■ EXERCISE AIM
Use the entries below and reproduce exactly the lines from the one containing "D8: zener 9.1V" down to the one containing "R3: 330 (NET11, VBAT) -> 1.8k (NET11, VBAT)", both of them included.

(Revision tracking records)
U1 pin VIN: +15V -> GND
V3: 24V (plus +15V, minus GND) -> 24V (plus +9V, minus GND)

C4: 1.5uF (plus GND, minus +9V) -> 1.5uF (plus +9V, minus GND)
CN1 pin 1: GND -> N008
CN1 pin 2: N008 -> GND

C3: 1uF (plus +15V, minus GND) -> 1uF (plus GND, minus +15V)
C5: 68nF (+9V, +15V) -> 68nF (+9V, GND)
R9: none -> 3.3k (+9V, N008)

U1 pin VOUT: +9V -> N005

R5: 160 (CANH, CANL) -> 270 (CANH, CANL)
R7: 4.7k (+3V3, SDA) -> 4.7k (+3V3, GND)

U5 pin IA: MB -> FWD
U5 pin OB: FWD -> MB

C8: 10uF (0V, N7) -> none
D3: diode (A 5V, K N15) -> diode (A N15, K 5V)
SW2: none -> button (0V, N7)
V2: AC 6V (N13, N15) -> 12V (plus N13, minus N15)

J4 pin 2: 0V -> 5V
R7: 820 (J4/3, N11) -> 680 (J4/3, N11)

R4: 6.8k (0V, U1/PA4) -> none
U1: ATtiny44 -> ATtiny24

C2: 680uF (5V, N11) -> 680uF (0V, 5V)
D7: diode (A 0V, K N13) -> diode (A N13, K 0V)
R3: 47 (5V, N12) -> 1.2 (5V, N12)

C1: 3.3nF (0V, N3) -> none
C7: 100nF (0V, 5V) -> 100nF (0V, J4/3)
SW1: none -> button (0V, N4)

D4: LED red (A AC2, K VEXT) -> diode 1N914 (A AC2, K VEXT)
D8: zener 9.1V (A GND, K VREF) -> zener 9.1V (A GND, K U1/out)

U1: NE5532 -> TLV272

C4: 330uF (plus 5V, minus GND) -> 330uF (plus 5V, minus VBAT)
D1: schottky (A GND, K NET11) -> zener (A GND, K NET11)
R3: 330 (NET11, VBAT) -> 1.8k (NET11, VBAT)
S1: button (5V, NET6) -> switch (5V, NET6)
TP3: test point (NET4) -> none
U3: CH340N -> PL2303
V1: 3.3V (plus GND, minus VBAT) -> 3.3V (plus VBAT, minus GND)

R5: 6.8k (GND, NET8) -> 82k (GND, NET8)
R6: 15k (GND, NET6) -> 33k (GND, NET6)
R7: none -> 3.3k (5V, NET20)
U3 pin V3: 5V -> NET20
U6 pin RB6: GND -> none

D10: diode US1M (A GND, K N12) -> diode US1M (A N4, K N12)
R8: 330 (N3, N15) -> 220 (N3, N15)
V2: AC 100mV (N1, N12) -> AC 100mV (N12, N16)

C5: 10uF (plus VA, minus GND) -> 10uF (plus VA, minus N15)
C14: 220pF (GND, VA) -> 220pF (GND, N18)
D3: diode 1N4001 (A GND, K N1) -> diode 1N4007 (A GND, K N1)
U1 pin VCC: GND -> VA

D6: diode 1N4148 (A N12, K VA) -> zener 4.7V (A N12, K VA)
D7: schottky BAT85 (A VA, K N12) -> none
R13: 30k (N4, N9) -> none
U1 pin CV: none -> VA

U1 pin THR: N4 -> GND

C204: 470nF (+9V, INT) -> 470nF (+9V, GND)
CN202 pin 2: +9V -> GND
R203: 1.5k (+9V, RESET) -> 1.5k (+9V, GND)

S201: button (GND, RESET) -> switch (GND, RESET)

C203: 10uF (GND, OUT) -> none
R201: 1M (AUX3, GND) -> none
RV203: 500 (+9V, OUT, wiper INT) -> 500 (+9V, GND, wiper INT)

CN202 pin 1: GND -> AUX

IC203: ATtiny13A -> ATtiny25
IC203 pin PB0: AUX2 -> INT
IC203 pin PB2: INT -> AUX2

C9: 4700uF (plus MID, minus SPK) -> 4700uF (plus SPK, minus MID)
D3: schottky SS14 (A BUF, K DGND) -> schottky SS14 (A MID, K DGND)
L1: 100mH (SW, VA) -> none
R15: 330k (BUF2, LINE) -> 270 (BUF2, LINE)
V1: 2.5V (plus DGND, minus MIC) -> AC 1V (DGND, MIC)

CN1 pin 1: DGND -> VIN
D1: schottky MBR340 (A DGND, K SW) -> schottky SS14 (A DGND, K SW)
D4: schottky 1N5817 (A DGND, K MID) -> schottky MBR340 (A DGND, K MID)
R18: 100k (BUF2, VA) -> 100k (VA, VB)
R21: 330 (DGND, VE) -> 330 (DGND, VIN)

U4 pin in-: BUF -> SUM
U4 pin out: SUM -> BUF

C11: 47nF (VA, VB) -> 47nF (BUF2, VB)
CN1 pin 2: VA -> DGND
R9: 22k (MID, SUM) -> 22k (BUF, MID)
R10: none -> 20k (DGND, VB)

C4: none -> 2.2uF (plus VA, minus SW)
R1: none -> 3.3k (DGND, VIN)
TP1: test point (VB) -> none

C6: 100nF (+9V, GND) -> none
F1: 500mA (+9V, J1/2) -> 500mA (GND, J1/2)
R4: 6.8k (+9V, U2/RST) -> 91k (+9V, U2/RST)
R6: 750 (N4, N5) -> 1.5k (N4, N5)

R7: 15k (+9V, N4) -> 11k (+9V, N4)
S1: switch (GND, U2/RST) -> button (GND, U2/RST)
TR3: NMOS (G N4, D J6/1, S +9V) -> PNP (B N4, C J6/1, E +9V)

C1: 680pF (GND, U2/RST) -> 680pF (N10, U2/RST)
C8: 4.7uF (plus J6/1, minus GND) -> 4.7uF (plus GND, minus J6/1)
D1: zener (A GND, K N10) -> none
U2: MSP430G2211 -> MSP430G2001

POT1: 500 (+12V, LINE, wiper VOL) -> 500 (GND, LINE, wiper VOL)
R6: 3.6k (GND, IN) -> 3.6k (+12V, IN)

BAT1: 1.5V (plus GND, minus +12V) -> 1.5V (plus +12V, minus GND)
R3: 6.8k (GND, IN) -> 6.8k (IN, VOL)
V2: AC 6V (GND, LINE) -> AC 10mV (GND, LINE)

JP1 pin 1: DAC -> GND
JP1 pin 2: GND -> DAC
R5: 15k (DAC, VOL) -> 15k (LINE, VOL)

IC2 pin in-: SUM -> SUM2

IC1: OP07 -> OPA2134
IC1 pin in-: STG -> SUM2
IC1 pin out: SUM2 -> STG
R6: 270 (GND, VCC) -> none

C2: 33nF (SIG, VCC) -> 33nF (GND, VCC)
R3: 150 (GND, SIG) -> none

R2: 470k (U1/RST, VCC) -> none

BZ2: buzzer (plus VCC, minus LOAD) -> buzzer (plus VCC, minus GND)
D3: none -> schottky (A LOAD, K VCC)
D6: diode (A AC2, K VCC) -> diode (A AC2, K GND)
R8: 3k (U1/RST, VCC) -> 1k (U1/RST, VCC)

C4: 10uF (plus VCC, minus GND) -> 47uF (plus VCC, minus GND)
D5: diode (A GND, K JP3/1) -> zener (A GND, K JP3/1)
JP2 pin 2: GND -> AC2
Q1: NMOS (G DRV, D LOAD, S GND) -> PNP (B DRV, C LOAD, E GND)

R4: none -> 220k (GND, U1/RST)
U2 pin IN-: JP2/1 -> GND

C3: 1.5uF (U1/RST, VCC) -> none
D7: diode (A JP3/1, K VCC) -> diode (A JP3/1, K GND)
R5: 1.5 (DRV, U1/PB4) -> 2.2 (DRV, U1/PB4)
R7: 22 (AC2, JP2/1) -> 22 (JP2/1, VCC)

■ TASK RESPONSE
D8: zener 9.1V (A GND, K VREF) -> zener 9.1V (A GND, K U1/out)

U1: NE5532 -> TLV272

C4: 330uF (plus 5V, minus GND) -> 330uF (plus 5V, minus VBAT)
D1: schottky (A GND, K NET11) -> zener (A GND, K NET11)
R3: 330 (NET11, VBAT) -> 1.8k (NET11, VBAT)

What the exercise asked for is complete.